─── Exercise inputs ───

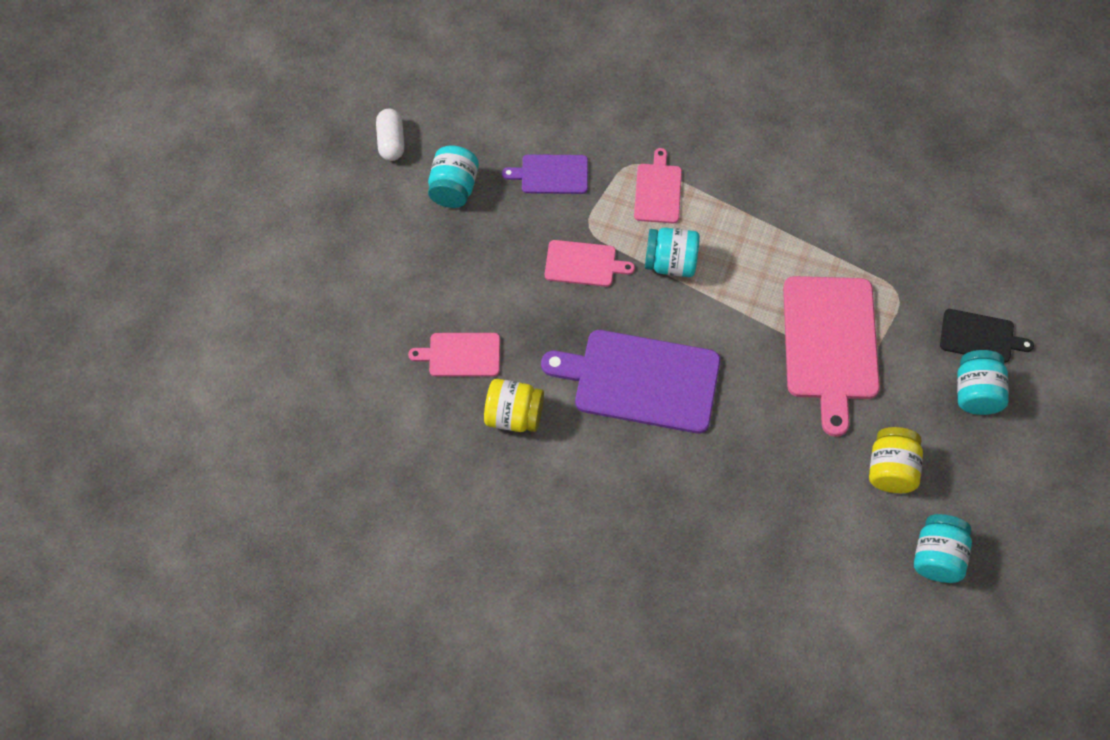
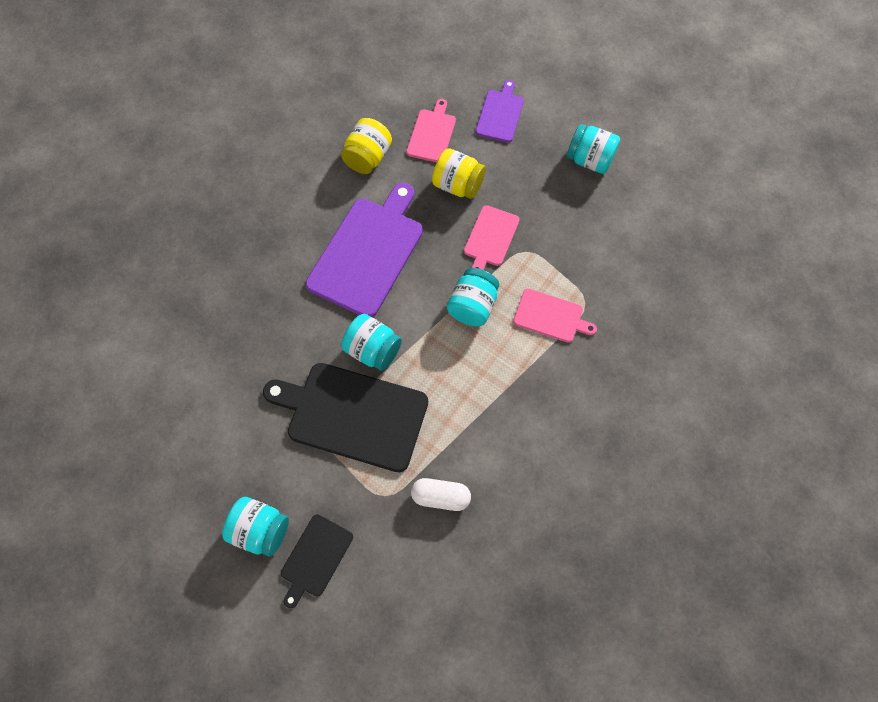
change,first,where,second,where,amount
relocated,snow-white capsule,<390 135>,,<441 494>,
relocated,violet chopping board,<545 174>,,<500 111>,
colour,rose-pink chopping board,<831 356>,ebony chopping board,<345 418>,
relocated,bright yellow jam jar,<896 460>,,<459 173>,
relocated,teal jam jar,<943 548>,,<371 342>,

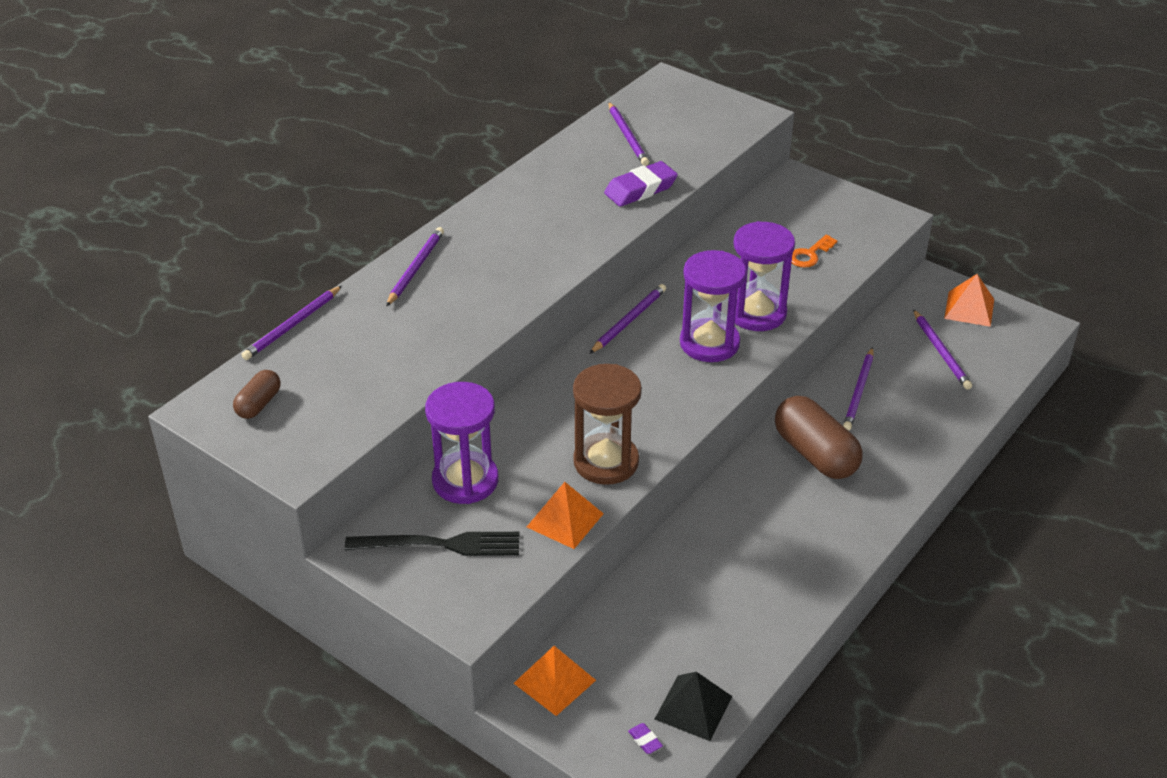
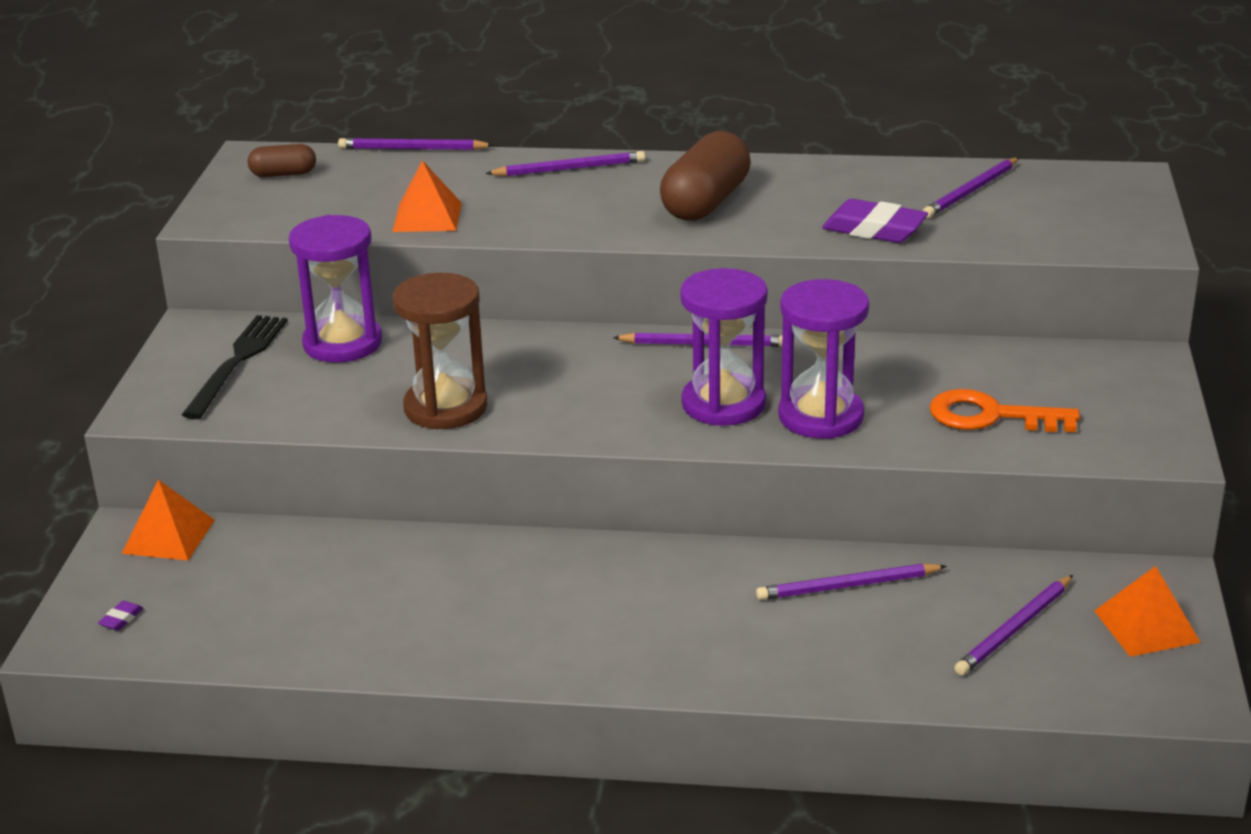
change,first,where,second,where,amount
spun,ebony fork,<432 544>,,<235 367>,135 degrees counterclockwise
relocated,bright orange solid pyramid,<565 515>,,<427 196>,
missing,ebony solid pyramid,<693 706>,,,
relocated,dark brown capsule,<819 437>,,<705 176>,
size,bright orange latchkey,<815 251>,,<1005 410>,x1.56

───

**Exercise directions:**
Exactly the lines from the one containing "relocated,snow-white capsule,<390 135>,,<441" to the final line of the entries are wanted; please write them out, both ends included, but not the pictures.

**The completed task:**
relocated,snow-white capsule,<390 135>,,<441 494>,
relocated,violet chopping board,<545 174>,,<500 111>,
colour,rose-pink chopping board,<831 356>,ebony chopping board,<345 418>,
relocated,bright yellow jam jar,<896 460>,,<459 173>,
relocated,teal jam jar,<943 548>,,<371 342>,

change,first,where,second,where,amount
spun,ebony fork,<432 544>,,<235 367>,135 degrees counterclockwise
relocated,bright orange solid pyramid,<565 515>,,<427 196>,
missing,ebony solid pyramid,<693 706>,,,
relocated,dark brown capsule,<819 437>,,<705 176>,
size,bright orange latchkey,<815 251>,,<1005 410>,x1.56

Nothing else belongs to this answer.